- _EXERCISE_: Some of the lines below need repeating. Reproduce exactly those between the lines holding "RGB pin R: 9 -> A4" and "RFID2 pin IRQ: GP15 -> GP16", inclusive.
[[ RECORD EXCERPTS, beginning ]]
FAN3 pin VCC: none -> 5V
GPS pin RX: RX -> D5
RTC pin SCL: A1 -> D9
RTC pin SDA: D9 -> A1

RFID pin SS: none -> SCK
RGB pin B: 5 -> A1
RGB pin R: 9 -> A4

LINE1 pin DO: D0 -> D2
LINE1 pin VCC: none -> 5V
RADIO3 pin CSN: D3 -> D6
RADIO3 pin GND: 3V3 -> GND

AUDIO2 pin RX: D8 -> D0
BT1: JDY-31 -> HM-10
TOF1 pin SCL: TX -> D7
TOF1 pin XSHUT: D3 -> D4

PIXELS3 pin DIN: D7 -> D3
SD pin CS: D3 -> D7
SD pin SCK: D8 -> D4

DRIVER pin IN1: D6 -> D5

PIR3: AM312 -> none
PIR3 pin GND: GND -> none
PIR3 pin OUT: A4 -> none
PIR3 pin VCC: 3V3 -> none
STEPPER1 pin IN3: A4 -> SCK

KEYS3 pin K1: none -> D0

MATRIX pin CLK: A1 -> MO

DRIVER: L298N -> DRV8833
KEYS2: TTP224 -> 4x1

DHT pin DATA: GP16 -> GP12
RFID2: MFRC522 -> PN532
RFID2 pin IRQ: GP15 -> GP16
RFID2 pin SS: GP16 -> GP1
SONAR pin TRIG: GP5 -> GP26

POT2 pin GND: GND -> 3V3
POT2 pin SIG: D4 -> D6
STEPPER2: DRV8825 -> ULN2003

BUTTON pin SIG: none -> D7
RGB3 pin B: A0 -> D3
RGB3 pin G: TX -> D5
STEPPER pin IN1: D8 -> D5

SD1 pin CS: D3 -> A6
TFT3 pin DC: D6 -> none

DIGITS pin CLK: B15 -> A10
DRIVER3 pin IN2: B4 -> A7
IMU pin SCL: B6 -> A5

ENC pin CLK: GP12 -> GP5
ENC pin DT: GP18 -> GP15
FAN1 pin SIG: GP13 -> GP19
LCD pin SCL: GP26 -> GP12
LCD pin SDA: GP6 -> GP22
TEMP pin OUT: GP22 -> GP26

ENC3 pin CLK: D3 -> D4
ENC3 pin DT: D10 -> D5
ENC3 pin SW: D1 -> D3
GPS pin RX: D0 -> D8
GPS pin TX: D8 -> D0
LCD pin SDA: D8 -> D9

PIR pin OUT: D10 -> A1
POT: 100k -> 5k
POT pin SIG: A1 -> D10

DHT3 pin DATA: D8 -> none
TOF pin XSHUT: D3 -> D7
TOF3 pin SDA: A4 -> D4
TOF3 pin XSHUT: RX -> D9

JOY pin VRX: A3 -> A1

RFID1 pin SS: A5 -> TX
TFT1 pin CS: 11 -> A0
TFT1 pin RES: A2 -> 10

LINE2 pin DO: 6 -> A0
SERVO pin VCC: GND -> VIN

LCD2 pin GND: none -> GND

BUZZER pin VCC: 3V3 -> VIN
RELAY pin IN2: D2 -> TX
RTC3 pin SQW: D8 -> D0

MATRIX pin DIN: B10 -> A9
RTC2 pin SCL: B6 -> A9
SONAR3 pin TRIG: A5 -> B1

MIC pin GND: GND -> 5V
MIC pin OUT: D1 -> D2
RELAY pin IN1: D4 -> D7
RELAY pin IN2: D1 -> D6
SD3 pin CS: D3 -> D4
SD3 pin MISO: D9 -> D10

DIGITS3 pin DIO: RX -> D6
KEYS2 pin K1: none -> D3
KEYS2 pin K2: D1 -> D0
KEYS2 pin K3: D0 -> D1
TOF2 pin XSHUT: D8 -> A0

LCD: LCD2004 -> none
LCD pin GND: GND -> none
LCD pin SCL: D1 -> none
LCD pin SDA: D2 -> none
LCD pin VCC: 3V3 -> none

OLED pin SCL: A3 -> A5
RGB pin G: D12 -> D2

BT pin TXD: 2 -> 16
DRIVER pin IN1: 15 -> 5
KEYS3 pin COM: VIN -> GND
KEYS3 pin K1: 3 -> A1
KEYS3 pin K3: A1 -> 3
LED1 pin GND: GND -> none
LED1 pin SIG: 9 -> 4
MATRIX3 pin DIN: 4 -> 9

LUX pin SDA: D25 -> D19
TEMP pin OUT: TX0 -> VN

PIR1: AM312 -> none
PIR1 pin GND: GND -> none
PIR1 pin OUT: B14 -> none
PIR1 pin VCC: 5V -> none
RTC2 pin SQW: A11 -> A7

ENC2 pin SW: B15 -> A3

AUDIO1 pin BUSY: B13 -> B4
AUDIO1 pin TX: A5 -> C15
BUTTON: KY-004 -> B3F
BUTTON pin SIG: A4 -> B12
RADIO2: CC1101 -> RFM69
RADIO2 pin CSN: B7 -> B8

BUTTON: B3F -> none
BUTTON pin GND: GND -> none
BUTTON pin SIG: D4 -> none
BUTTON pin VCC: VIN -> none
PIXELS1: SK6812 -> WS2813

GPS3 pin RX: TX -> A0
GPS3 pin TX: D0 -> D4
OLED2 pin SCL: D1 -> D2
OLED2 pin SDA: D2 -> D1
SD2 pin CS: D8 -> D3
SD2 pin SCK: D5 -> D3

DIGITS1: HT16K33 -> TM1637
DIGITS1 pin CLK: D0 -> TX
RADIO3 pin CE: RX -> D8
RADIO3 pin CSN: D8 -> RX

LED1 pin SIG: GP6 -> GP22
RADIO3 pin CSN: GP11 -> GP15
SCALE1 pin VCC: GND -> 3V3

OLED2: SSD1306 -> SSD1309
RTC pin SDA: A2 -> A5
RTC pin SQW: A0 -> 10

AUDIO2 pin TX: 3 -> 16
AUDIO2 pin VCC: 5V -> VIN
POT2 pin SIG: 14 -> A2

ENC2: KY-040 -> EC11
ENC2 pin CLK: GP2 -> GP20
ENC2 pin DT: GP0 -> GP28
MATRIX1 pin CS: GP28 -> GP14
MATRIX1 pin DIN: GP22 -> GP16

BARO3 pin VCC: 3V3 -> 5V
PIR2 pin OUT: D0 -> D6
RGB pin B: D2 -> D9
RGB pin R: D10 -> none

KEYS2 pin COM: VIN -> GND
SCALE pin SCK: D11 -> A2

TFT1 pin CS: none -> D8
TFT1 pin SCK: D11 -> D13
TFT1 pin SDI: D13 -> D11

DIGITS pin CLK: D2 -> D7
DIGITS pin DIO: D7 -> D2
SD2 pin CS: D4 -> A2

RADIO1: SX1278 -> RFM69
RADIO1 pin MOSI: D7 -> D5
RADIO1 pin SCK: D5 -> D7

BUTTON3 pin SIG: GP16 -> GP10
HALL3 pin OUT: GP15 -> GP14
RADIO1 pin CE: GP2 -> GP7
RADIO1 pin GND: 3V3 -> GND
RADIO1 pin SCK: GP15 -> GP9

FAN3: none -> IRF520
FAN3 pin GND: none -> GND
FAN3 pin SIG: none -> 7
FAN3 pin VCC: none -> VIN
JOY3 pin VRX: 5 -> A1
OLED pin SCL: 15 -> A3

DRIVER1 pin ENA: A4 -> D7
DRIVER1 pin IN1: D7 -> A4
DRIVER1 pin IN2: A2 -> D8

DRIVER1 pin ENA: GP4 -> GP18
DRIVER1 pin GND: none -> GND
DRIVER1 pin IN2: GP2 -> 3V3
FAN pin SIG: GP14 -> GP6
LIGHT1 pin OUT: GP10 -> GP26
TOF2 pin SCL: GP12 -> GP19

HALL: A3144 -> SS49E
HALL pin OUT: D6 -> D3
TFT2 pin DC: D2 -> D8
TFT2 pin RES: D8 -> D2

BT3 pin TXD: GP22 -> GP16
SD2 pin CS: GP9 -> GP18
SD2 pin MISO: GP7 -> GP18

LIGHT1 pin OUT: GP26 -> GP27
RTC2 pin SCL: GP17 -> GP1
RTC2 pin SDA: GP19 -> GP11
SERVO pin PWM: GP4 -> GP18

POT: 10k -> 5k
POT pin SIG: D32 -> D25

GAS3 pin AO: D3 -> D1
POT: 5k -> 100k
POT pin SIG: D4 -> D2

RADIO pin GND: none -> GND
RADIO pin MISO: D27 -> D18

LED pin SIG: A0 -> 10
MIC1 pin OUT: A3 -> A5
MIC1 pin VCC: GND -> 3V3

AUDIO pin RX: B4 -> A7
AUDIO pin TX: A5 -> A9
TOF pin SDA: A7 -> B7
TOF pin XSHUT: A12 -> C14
[[ RECORD EXCERPTS, end ]]
- _ANSWER SPACE_:
RGB pin R: 9 -> A4

LINE1 pin DO: D0 -> D2
LINE1 pin VCC: none -> 5V
RADIO3 pin CSN: D3 -> D6
RADIO3 pin GND: 3V3 -> GND

AUDIO2 pin RX: D8 -> D0
BT1: JDY-31 -> HM-10
TOF1 pin SCL: TX -> D7
TOF1 pin XSHUT: D3 -> D4

PIXELS3 pin DIN: D7 -> D3
SD pin CS: D3 -> D7
SD pin SCK: D8 -> D4

DRIVER pin IN1: D6 -> D5

PIR3: AM312 -> none
PIR3 pin GND: GND -> none
PIR3 pin OUT: A4 -> none
PIR3 pin VCC: 3V3 -> none
STEPPER1 pin IN3: A4 -> SCK

KEYS3 pin K1: none -> D0

MATRIX pin CLK: A1 -> MO

DRIVER: L298N -> DRV8833
KEYS2: TTP224 -> 4x1

DHT pin DATA: GP16 -> GP12
RFID2: MFRC522 -> PN532
RFID2 pin IRQ: GP15 -> GP16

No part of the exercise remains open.